Dataset records
========================================================================
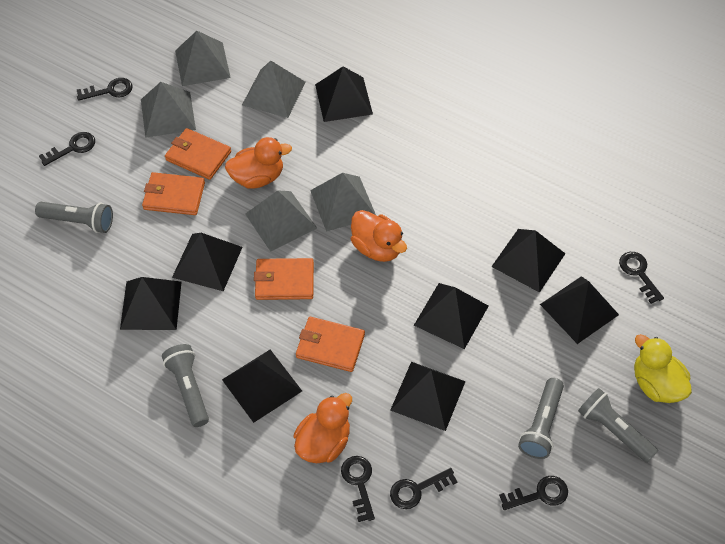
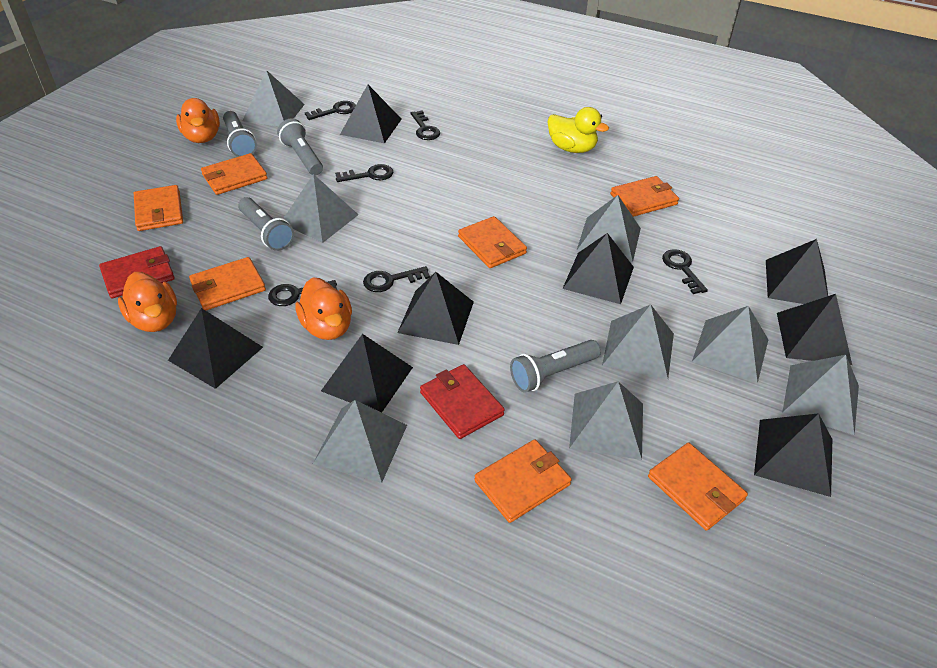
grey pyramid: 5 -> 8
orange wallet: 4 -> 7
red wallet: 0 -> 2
========================================================================
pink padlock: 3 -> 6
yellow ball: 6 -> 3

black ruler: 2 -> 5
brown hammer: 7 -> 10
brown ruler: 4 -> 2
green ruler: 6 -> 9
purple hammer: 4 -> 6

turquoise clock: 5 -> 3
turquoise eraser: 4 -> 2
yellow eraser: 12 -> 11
========================================================================
What this task involves
Throughout the listing above, count the lines where the word "ruler" appears, then reply with that count and no other words.

Expected output
3